(Task statement) Copy the records below word for word, from the first line through the line that contains "before: pink key", and leave out any pictures.

(Given entries)
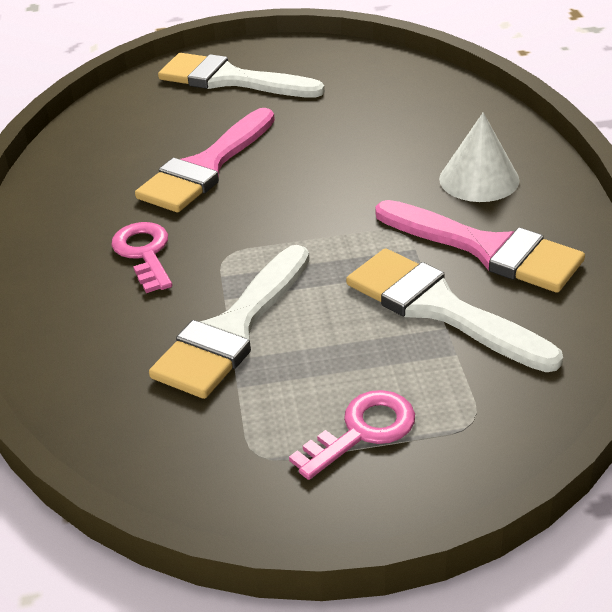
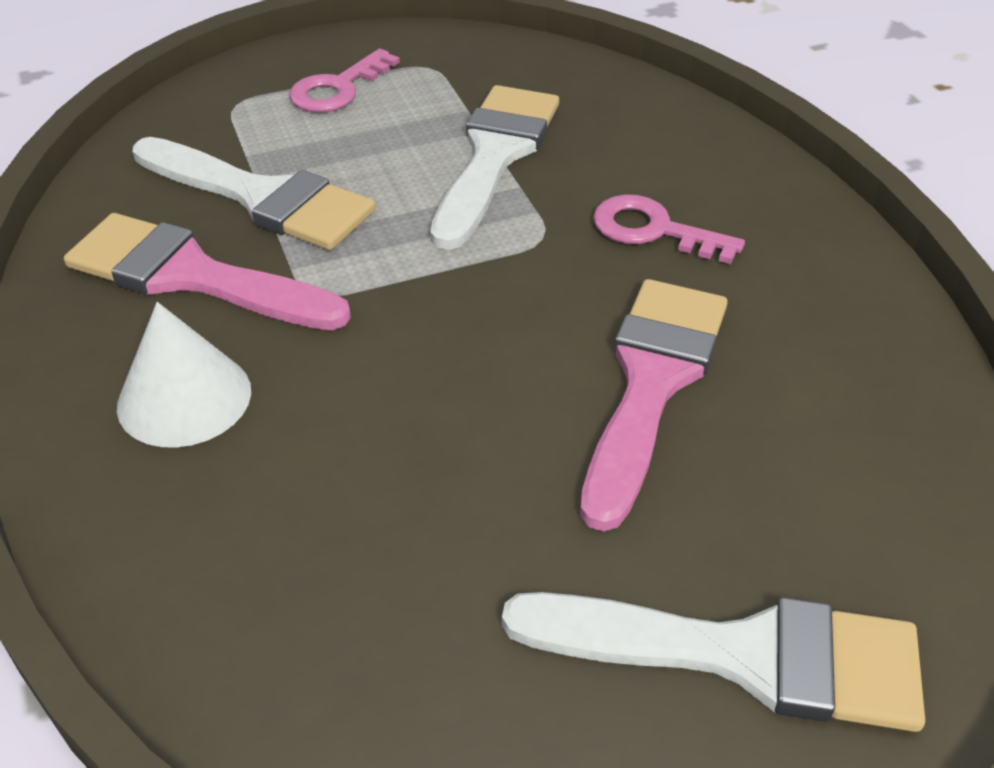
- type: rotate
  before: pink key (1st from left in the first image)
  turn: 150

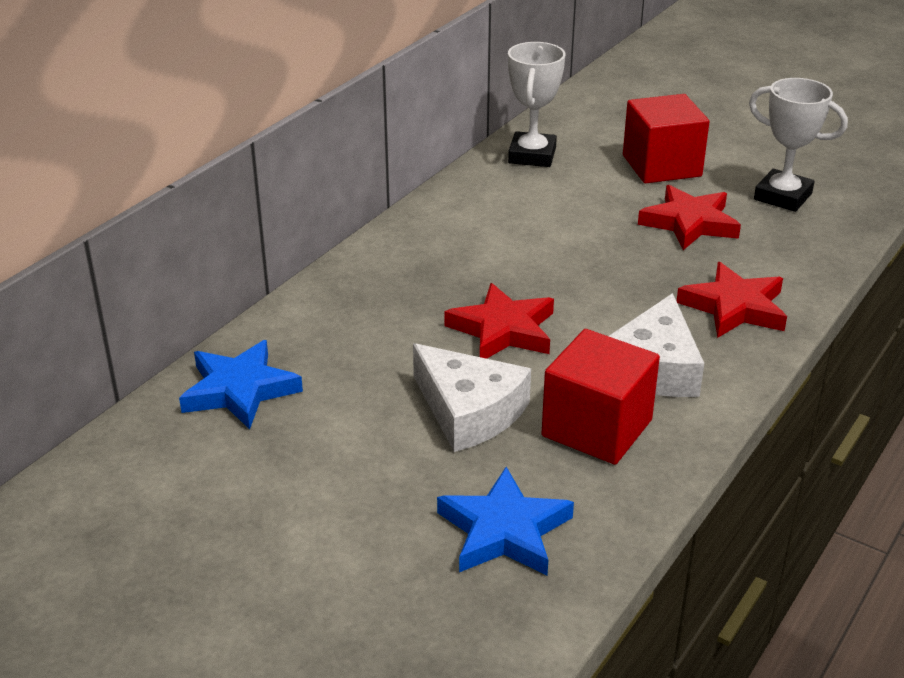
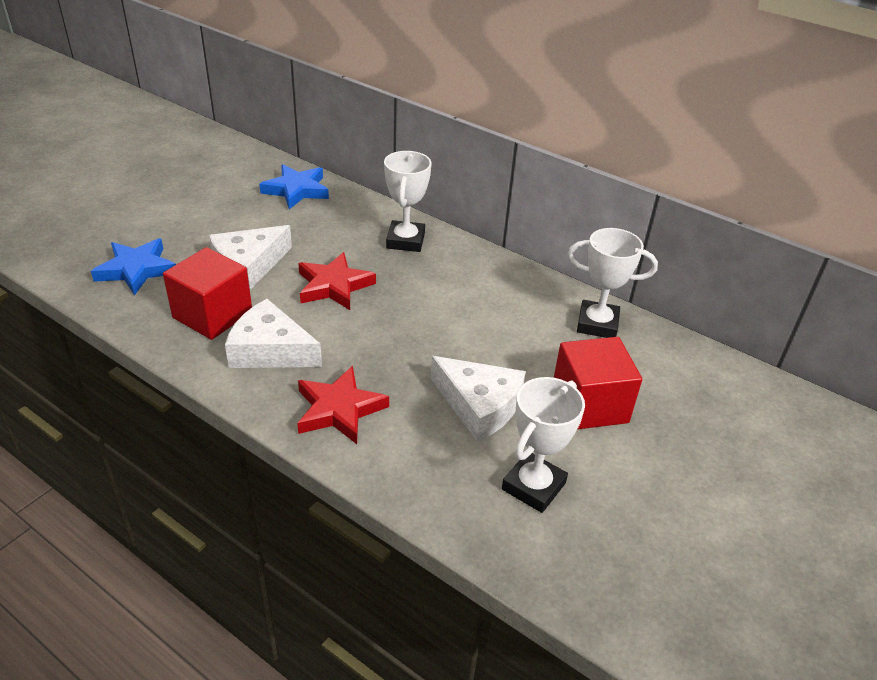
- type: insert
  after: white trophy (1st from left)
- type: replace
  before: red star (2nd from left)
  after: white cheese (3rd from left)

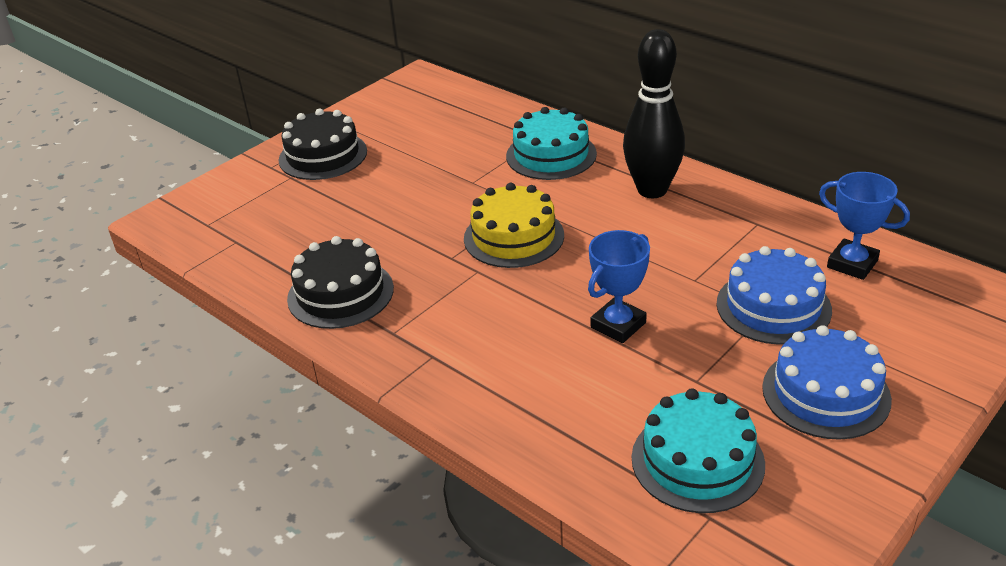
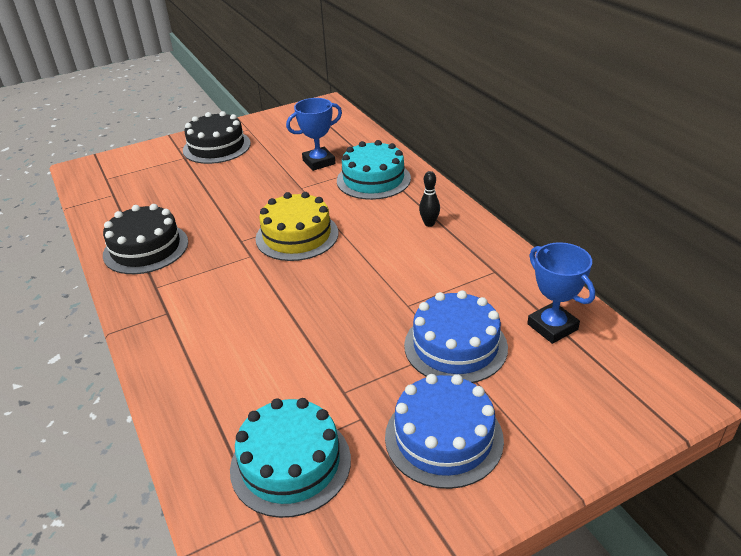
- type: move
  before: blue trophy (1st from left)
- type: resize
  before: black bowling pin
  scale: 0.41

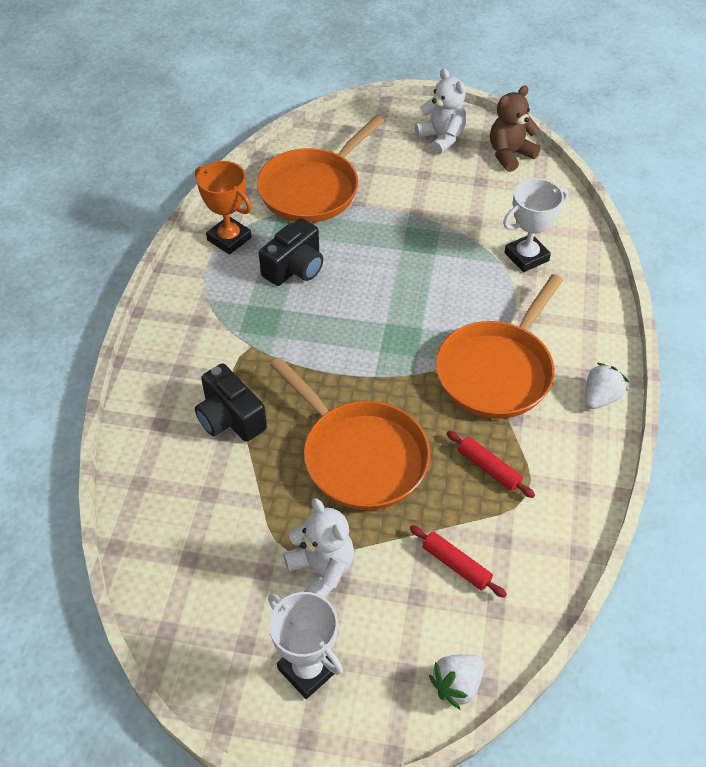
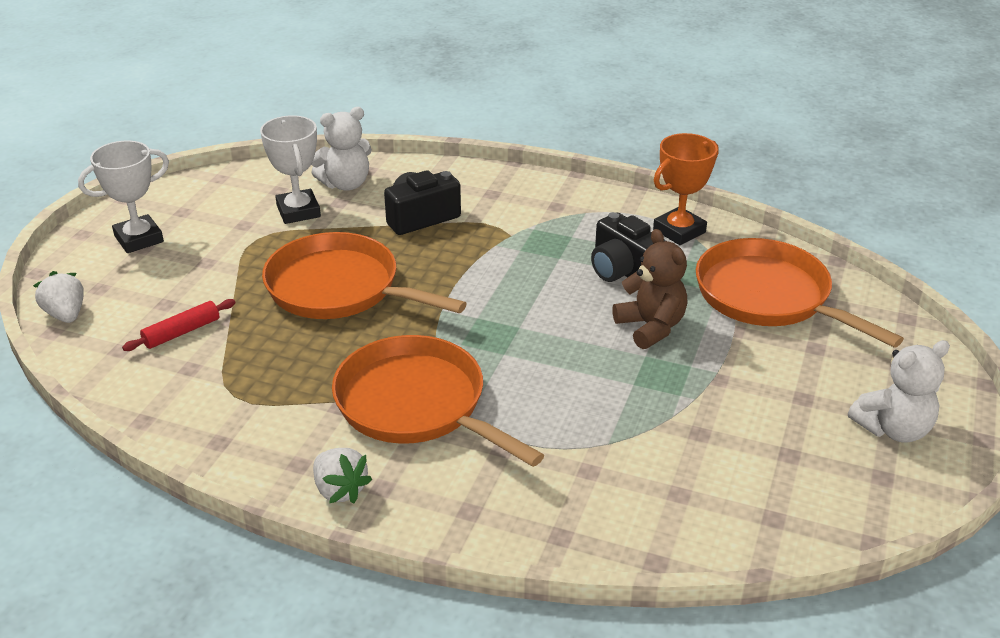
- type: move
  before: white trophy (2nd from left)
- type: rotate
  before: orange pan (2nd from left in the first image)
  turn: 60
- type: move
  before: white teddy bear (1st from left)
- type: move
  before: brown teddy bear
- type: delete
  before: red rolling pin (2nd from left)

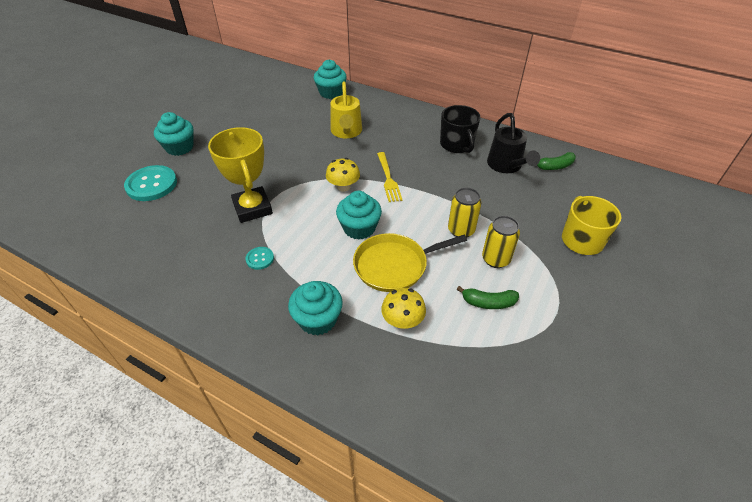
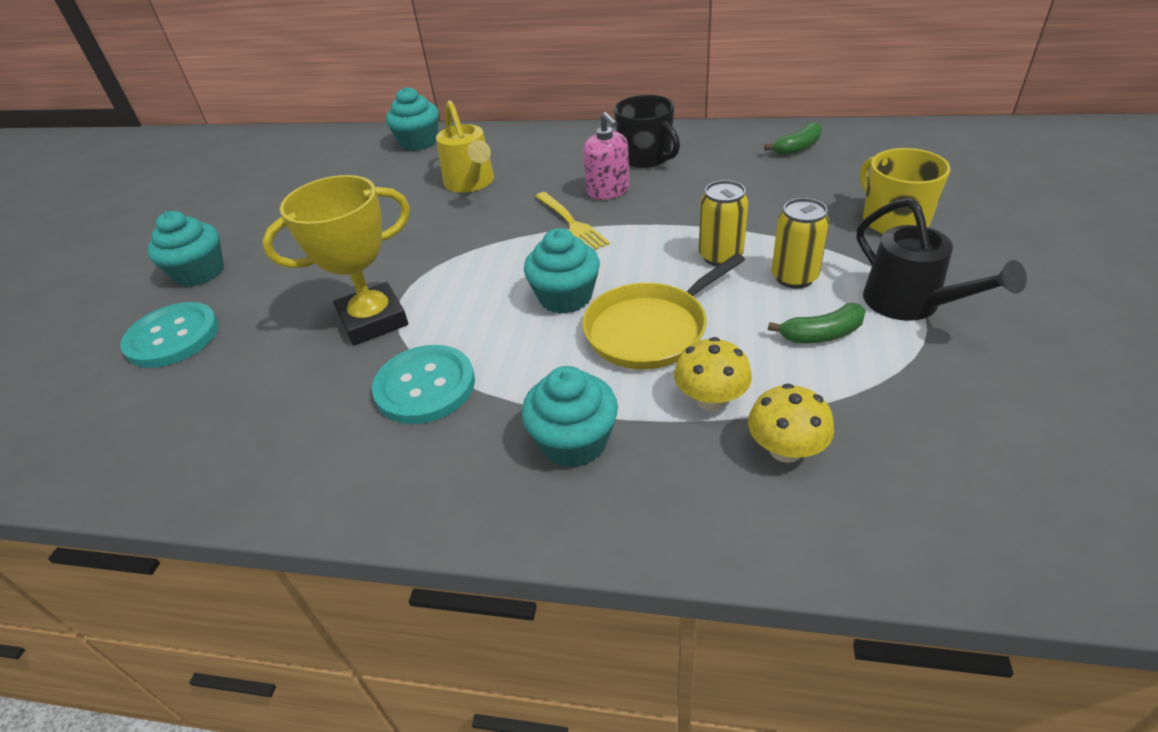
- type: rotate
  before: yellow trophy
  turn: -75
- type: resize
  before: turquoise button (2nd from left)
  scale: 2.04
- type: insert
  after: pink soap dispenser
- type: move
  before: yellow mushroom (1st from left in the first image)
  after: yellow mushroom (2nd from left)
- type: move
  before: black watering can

(Exercise solution)
- type: rotate
  before: pink key (1st from left in the first image)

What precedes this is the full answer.